Task statement:
Below are some records. Print exactly the lines between the one holding "rolling pin (turquoise) <421" and the one holding "cheese (white) <511", inclusive, and nothing else.

Entries shown:
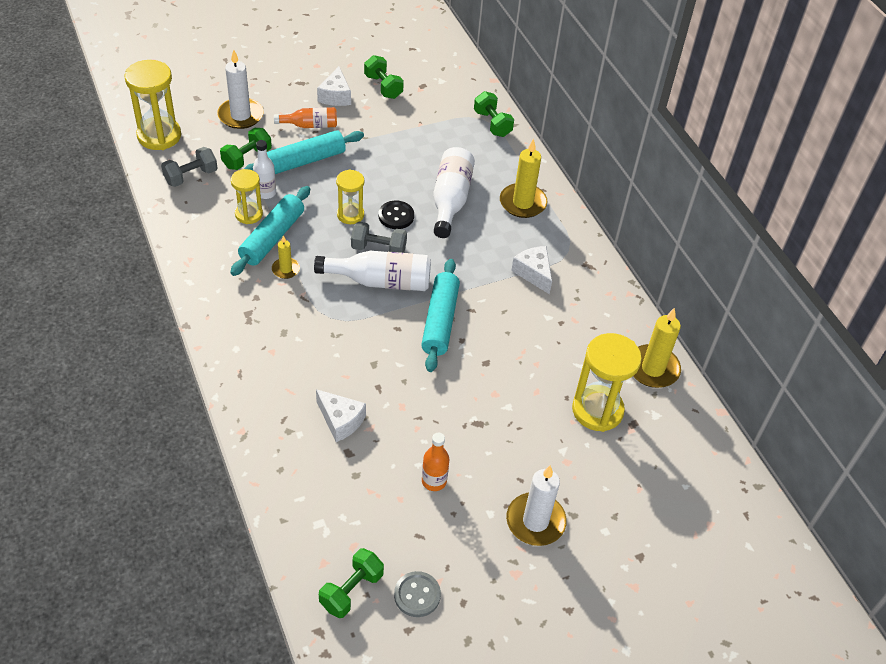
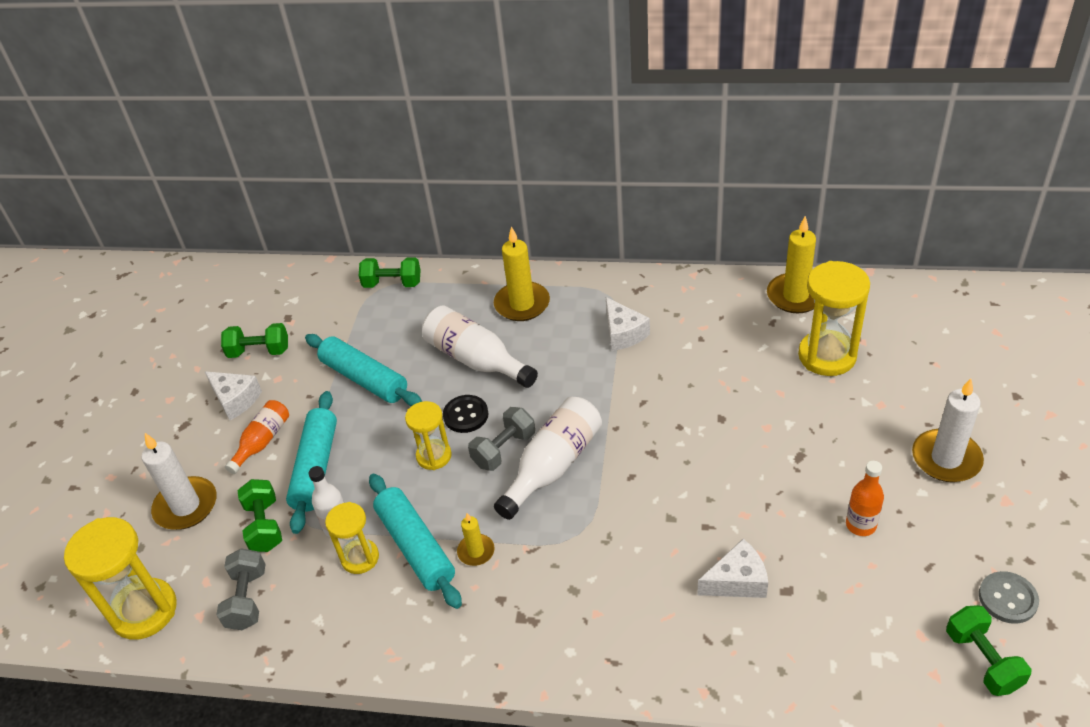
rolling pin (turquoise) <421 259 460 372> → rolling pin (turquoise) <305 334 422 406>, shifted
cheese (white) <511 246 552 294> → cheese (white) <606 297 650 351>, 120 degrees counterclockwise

--

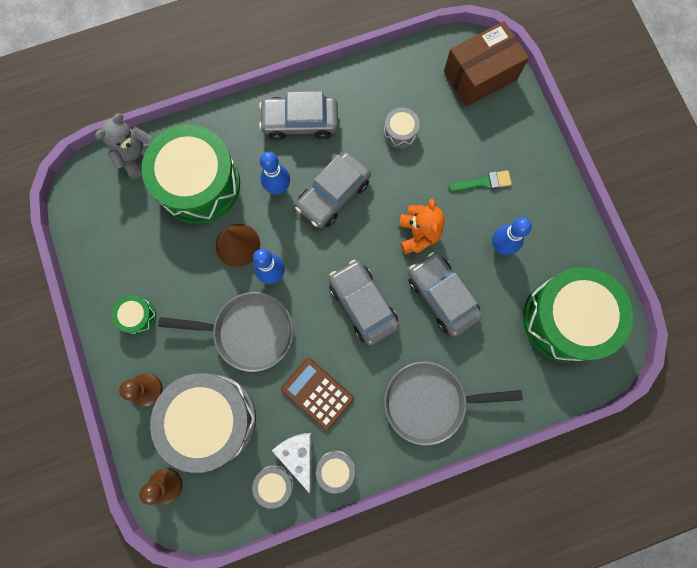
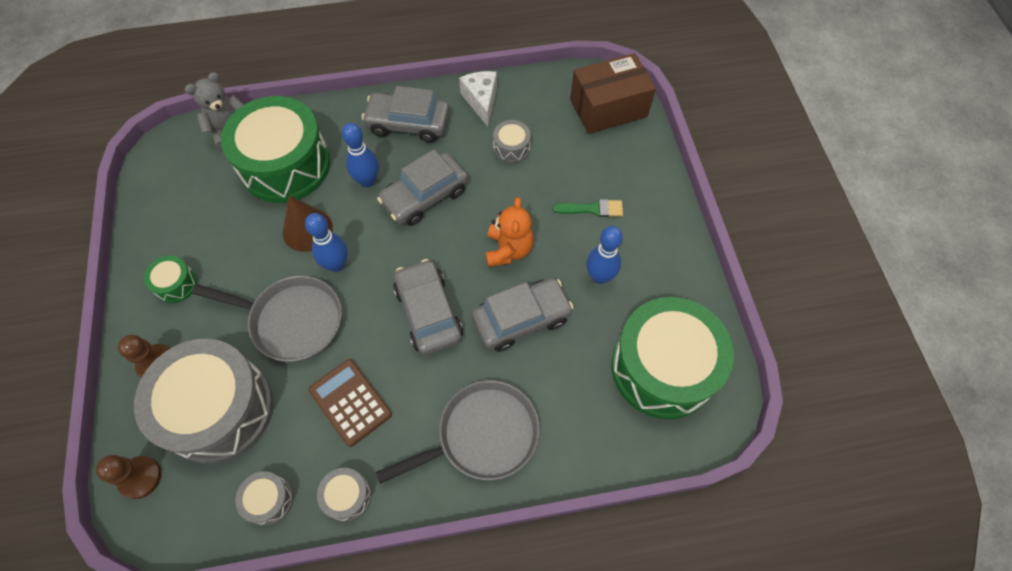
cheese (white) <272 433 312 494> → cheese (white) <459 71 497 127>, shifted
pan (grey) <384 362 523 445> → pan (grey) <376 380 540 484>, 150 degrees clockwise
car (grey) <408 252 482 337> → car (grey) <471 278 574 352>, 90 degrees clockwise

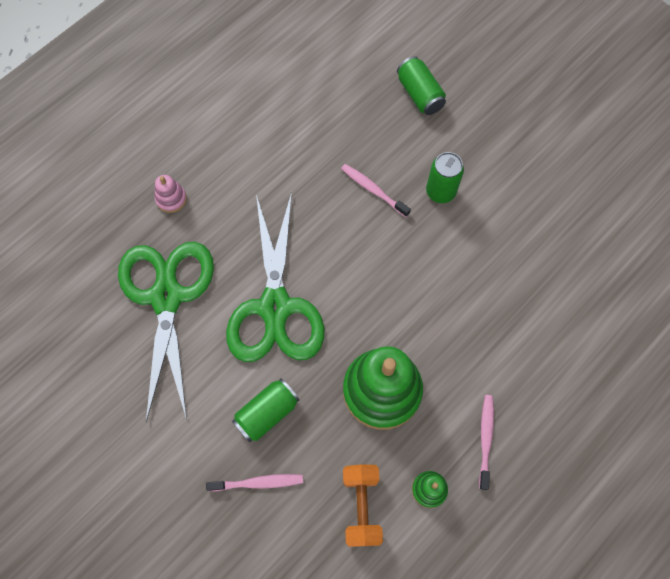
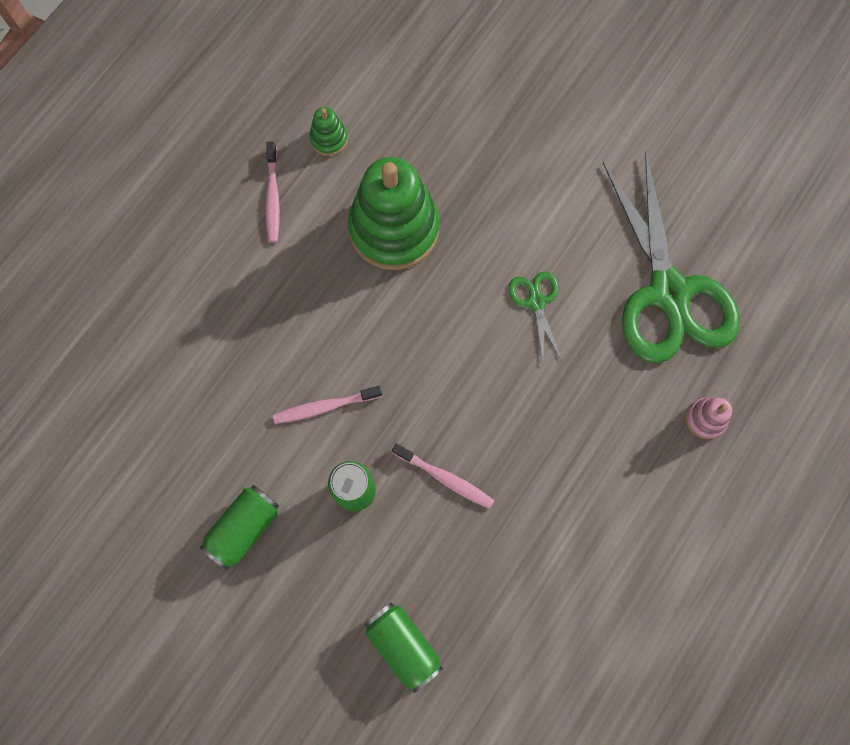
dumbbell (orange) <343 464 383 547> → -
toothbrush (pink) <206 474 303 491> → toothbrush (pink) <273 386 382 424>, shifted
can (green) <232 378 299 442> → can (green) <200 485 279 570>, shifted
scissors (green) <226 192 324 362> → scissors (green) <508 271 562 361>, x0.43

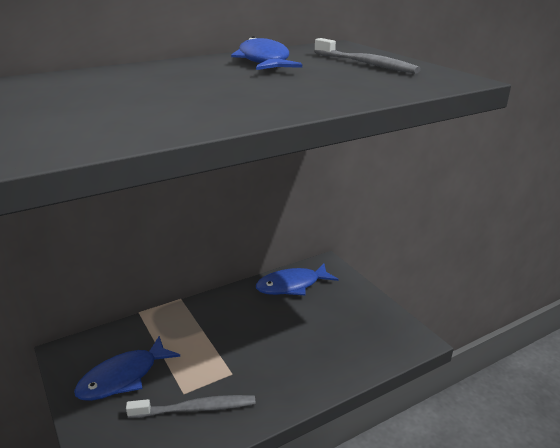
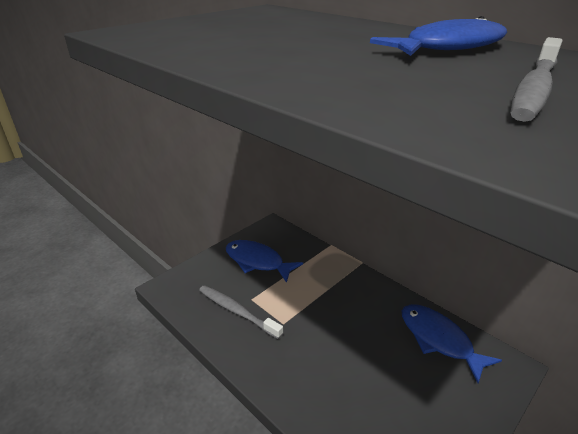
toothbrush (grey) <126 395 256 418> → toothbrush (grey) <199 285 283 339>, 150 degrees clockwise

Answer to the problem:
rolling pin (turquoise) <421 259 460 372> → rolling pin (turquoise) <305 334 422 406>, shifted
cheese (white) <511 246 552 294> → cheese (white) <606 297 650 351>, 120 degrees counterclockwise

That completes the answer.